┏━━

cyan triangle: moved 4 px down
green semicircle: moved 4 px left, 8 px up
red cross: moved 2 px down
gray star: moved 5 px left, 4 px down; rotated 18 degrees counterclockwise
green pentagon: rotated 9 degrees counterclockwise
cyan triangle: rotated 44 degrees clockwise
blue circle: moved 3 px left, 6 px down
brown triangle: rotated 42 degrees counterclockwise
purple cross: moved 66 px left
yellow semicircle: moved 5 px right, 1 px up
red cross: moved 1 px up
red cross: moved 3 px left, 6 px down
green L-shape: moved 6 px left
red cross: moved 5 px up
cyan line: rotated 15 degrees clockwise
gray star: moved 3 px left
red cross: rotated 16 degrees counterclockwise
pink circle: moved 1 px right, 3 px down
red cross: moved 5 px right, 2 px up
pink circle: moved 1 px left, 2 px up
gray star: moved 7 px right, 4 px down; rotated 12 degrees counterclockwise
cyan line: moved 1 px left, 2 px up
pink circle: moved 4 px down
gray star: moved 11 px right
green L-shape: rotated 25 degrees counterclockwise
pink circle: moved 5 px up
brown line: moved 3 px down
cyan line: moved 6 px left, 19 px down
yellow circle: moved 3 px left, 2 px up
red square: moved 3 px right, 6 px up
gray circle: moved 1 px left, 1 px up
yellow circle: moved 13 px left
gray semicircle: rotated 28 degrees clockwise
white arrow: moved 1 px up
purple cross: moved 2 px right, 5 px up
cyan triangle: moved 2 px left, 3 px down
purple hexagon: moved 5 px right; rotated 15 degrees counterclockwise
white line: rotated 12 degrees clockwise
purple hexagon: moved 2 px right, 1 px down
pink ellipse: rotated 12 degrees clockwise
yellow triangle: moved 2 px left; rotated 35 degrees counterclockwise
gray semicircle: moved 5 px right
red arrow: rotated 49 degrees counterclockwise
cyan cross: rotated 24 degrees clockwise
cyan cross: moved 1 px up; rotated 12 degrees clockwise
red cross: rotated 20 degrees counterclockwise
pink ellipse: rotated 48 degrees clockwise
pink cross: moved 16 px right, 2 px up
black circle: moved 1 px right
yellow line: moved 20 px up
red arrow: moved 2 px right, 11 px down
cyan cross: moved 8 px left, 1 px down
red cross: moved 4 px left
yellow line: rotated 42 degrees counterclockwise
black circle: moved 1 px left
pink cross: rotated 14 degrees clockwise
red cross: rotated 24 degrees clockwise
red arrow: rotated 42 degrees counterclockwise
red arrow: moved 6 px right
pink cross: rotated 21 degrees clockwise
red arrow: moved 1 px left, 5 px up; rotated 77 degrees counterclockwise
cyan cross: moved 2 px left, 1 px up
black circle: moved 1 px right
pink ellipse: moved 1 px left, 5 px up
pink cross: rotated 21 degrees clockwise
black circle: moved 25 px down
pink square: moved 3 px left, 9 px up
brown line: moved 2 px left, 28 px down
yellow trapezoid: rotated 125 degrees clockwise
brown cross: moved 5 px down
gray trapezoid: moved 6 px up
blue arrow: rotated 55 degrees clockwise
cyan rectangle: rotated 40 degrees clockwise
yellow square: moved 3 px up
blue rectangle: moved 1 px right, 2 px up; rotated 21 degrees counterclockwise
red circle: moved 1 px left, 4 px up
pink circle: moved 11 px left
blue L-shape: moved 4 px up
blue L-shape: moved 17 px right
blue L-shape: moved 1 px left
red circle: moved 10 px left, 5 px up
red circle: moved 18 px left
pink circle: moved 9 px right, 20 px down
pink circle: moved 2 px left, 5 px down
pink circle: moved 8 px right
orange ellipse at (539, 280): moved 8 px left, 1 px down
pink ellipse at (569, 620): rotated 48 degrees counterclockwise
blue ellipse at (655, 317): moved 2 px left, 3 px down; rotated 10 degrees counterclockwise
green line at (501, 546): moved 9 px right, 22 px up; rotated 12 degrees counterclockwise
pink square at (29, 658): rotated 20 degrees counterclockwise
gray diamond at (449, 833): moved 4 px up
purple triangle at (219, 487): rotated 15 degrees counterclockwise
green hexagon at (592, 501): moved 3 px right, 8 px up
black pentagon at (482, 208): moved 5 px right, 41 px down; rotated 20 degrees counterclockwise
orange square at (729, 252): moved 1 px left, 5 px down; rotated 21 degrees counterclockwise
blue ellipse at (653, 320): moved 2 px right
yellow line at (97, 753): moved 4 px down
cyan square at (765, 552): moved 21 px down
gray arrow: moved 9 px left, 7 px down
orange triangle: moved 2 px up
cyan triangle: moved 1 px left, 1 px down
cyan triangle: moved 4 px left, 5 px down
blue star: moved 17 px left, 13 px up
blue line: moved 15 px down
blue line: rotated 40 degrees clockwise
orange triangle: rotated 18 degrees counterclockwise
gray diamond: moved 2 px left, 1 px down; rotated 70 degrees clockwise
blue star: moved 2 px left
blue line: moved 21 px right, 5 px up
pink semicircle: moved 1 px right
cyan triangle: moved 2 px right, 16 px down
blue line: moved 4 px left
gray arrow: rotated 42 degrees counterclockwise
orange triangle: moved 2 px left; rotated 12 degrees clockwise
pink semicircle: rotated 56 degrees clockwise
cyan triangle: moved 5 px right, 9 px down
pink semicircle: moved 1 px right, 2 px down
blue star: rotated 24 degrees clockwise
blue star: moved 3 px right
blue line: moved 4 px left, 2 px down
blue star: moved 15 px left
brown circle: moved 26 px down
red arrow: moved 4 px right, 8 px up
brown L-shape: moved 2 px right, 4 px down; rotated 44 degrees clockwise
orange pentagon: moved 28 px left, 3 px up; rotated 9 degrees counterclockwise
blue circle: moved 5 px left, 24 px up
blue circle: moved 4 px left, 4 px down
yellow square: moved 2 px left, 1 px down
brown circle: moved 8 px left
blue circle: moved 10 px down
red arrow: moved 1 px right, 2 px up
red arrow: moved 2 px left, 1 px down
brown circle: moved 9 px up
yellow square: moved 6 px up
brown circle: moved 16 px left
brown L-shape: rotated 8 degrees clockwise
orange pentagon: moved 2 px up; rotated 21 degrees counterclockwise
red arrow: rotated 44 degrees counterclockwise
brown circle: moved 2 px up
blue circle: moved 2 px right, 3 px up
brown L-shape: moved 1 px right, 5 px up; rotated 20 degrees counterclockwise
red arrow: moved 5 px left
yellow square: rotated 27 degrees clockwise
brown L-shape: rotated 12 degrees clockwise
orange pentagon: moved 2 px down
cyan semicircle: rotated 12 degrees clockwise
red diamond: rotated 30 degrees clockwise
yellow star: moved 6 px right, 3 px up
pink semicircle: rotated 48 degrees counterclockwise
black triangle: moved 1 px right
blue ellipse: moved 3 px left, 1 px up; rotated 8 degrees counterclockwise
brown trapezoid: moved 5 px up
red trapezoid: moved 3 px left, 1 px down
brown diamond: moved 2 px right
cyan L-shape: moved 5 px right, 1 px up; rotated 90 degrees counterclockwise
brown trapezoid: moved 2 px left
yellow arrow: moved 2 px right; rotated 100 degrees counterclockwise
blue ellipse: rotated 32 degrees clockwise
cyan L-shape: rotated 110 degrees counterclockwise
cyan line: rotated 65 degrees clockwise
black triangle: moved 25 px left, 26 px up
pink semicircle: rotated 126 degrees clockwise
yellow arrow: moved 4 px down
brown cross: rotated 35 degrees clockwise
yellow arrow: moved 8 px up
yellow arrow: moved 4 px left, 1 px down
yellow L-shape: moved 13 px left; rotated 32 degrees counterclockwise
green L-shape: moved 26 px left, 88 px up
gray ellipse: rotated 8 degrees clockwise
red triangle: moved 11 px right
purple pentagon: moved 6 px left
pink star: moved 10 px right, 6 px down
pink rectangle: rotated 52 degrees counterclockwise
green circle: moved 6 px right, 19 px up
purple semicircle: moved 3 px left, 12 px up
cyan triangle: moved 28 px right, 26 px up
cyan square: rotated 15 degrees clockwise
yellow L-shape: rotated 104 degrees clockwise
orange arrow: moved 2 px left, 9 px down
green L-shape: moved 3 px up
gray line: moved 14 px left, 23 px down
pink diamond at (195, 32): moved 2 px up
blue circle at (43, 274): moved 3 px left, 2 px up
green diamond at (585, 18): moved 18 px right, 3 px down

┗━━

Your objective: Reproduce verbatim every line of the entries above, from the very first line through the line containing "red cross: moved 3 px left, 6 px down", including both.

Answer for the task:
cyan triangle: moved 4 px down
green semicircle: moved 4 px left, 8 px up
red cross: moved 2 px down
gray star: moved 5 px left, 4 px down; rotated 18 degrees counterclockwise
green pentagon: rotated 9 degrees counterclockwise
cyan triangle: rotated 44 degrees clockwise
blue circle: moved 3 px left, 6 px down
brown triangle: rotated 42 degrees counterclockwise
purple cross: moved 66 px left
yellow semicircle: moved 5 px right, 1 px up
red cross: moved 1 px up
red cross: moved 3 px left, 6 px down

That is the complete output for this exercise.